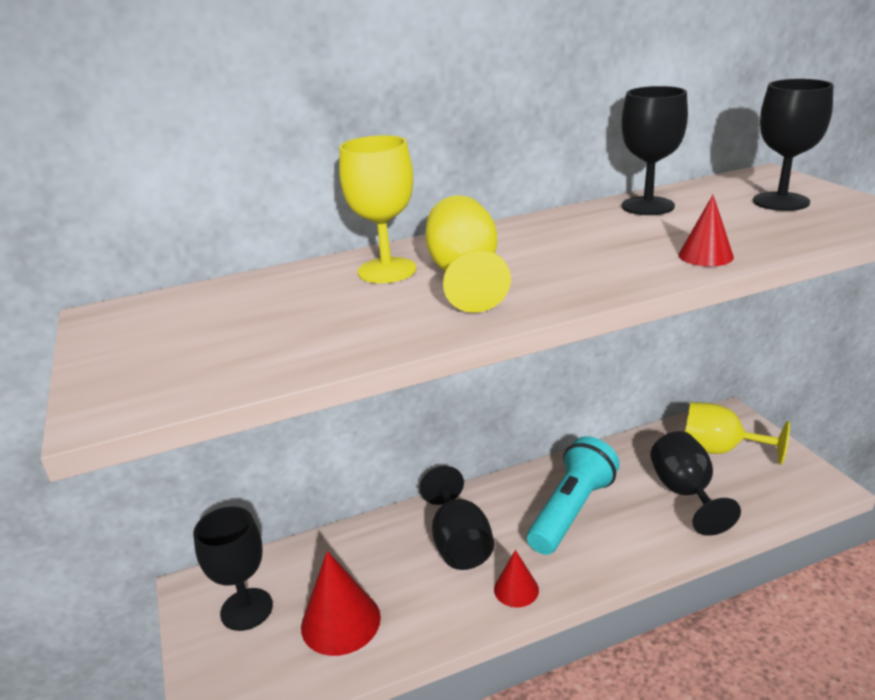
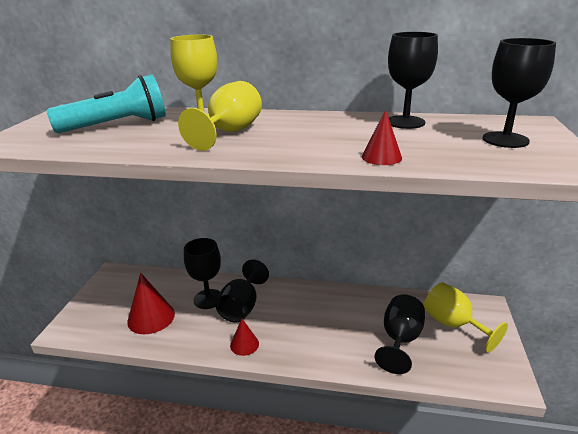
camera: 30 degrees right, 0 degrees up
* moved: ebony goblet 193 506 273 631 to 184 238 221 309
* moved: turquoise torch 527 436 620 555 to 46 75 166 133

_ _ _ _ _

§ **Problem statement**:
Please print the entire listing again exactly, minus its images.

§ **Answer for this exercise**:
camera: 30 degrees right, 0 degrees up
* moved: ebony goblet 193 506 273 631 to 184 238 221 309
* moved: turquoise torch 527 436 620 555 to 46 75 166 133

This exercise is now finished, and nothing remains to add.